<<<<
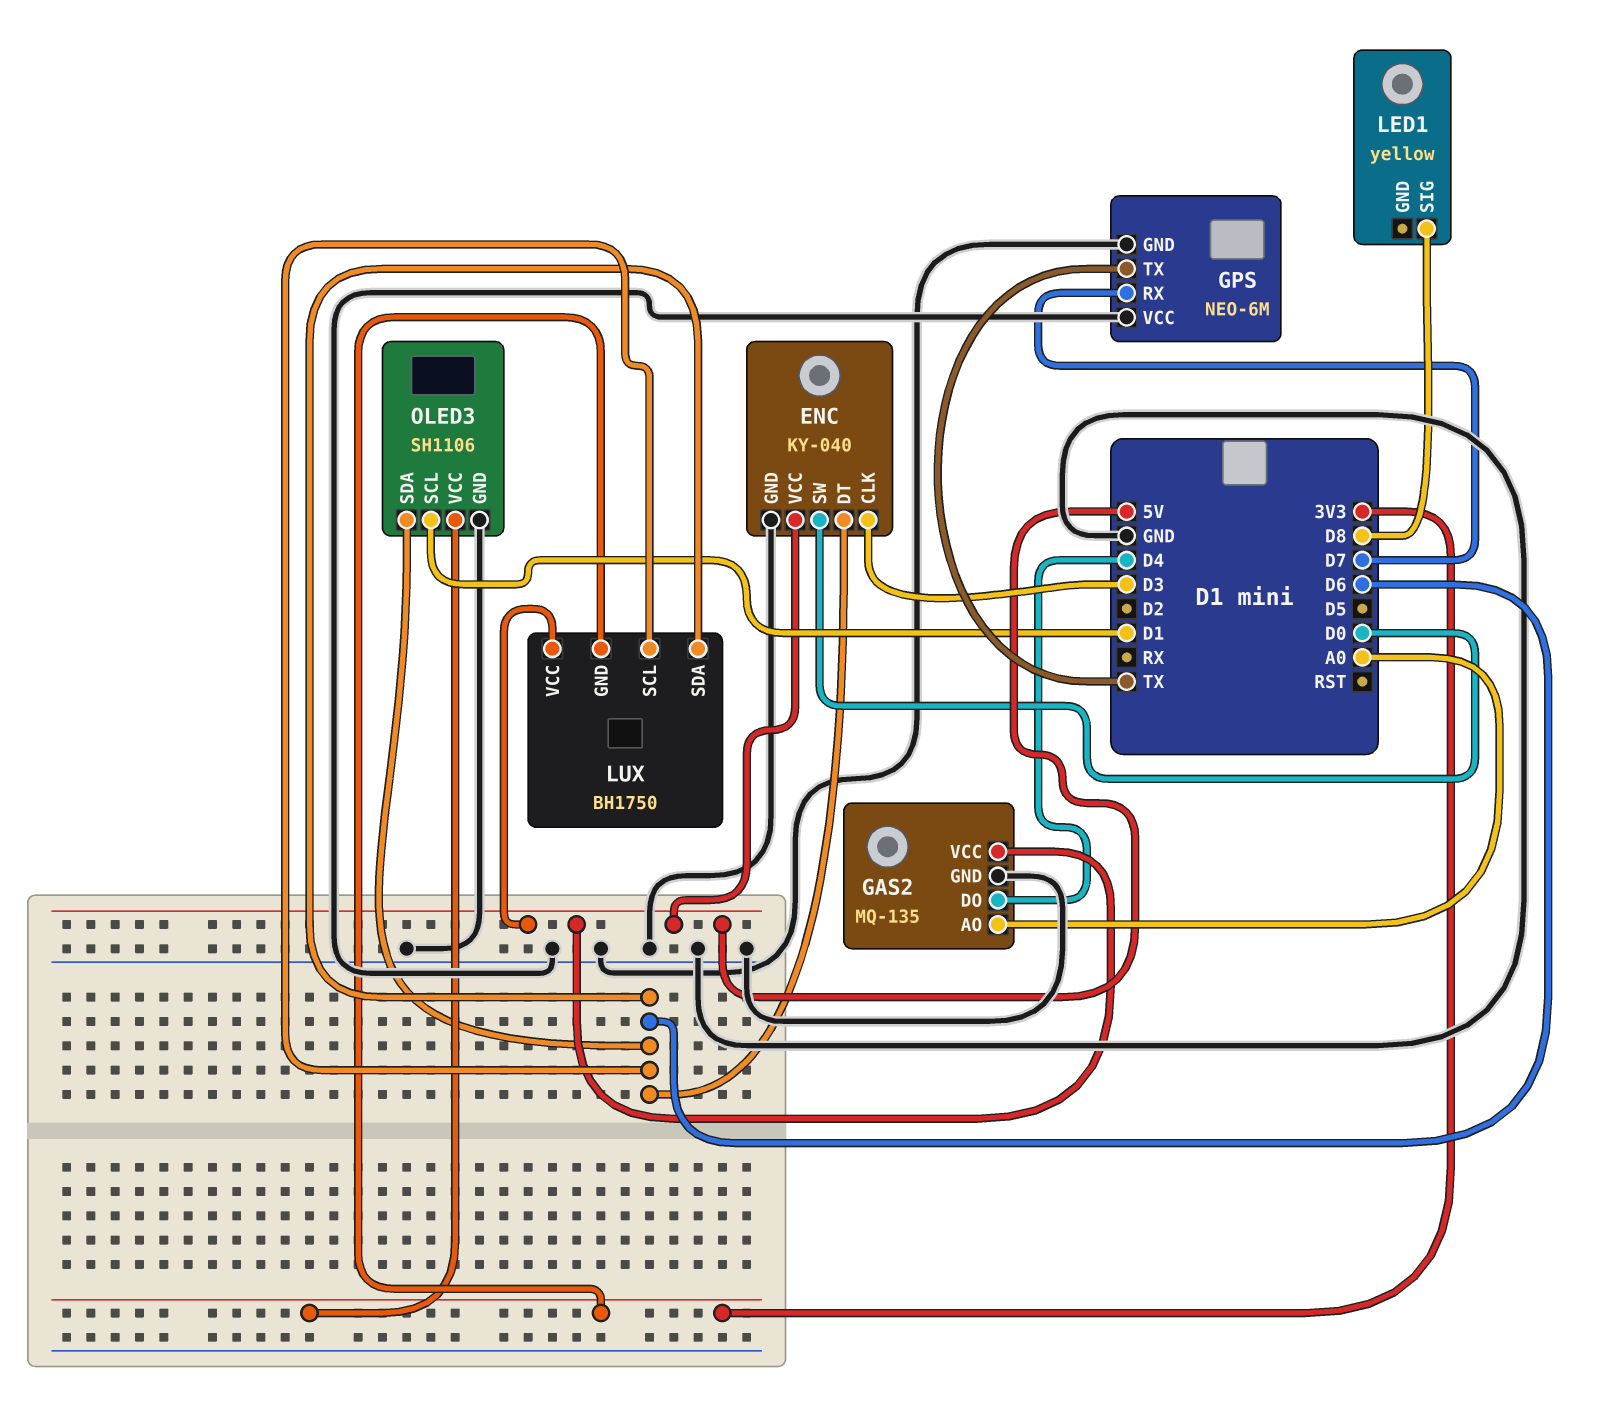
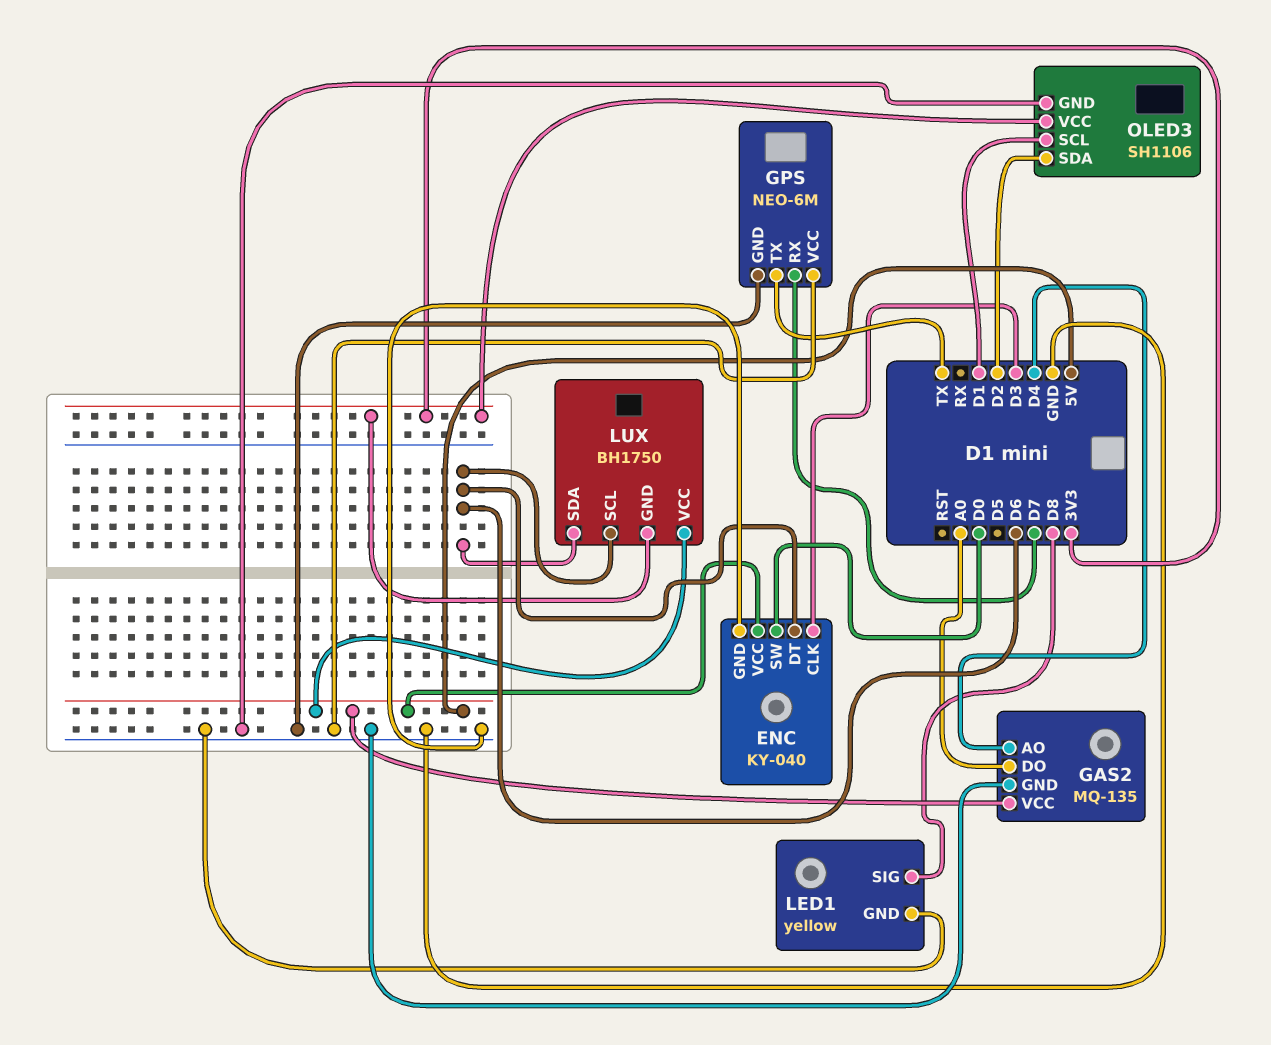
GAS2 pin AO: A0 -> D4
GAS2 pin DO: D4 -> A0
LED1 pin GND: none -> GND
OLED3 pin SDA: D6 -> D2

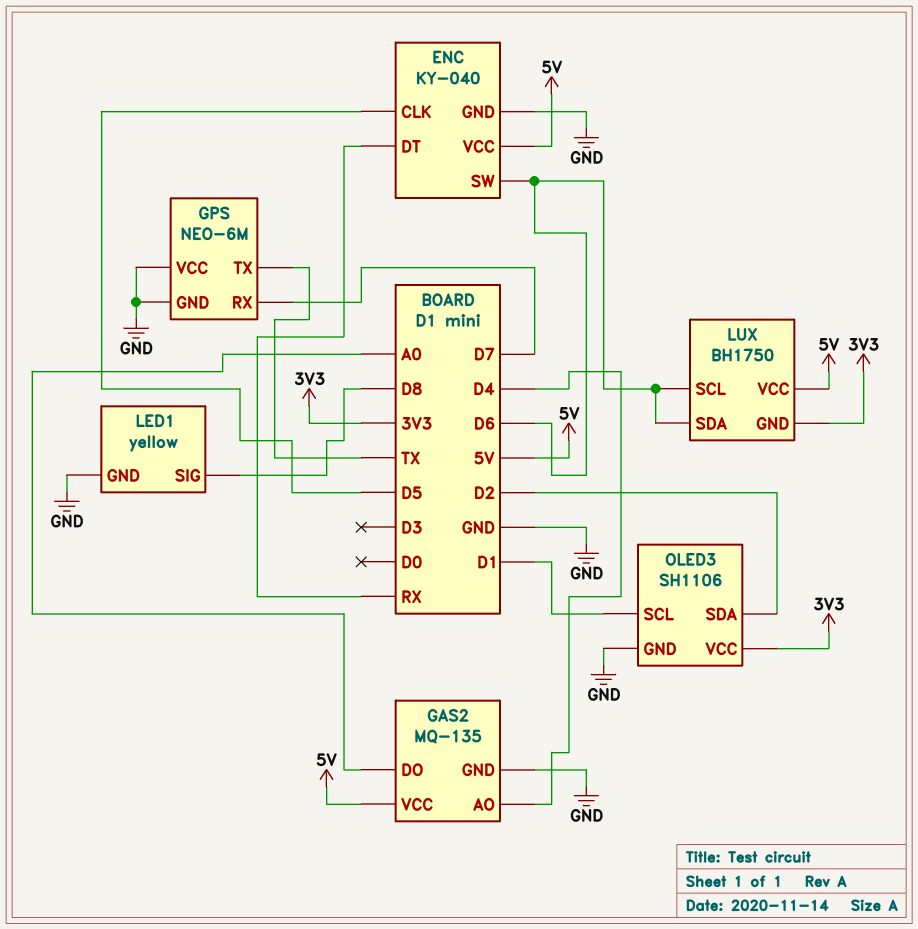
ENC pin CLK: D3 -> D5
ENC pin DT: D6 -> RX
ENC pin SW: D0 -> D6

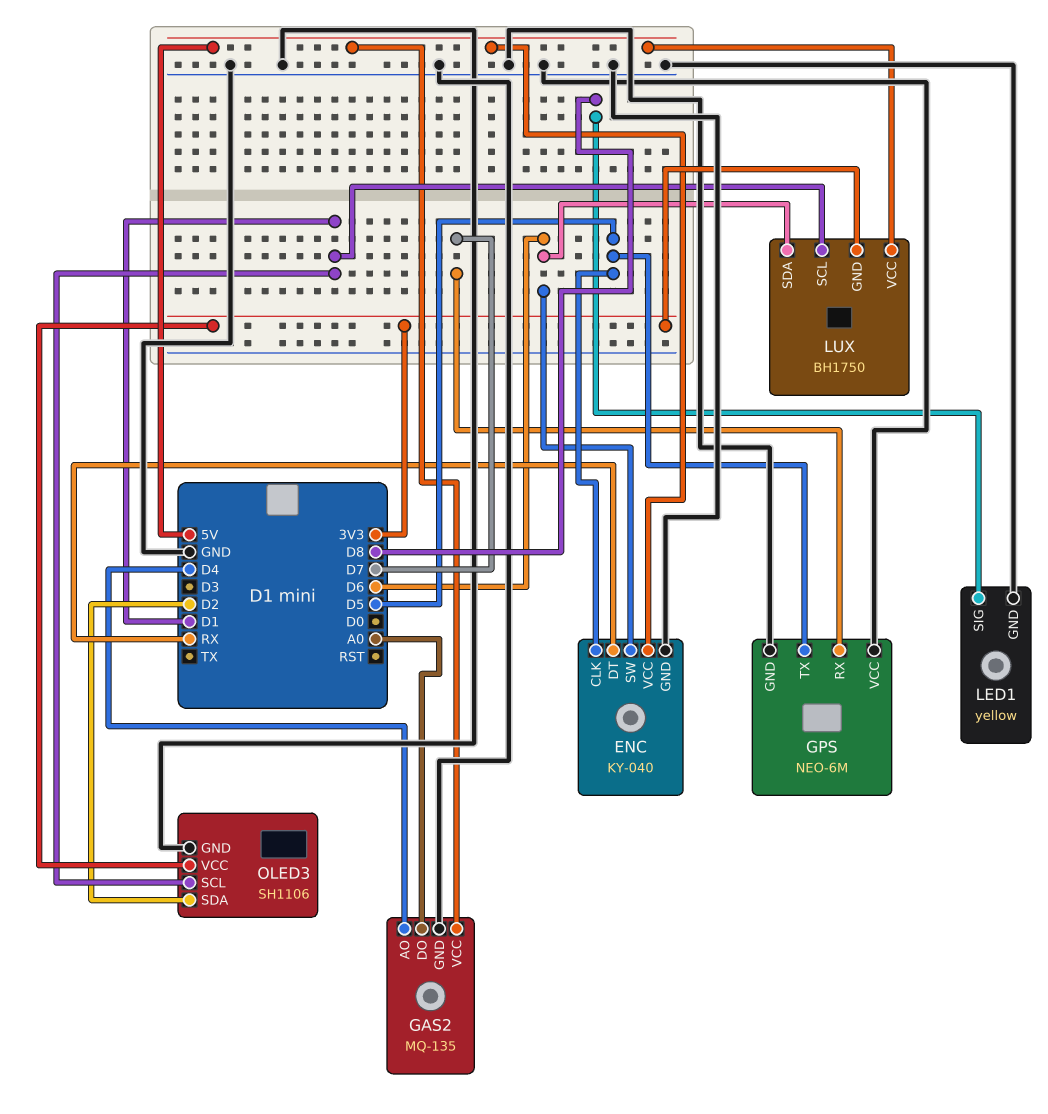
GPS pin TX: TX -> D5
LUX pin SCL: D6 -> D1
>>>>
■ What you should do ■
With the pictures omitted, print each line of the data above precisely as given.

■ Result of this task ■
GAS2 pin AO: A0 -> D4
GAS2 pin DO: D4 -> A0
LED1 pin GND: none -> GND
OLED3 pin SDA: D6 -> D2

ENC pin CLK: D3 -> D5
ENC pin DT: D6 -> RX
ENC pin SW: D0 -> D6

GPS pin TX: TX -> D5
LUX pin SCL: D6 -> D1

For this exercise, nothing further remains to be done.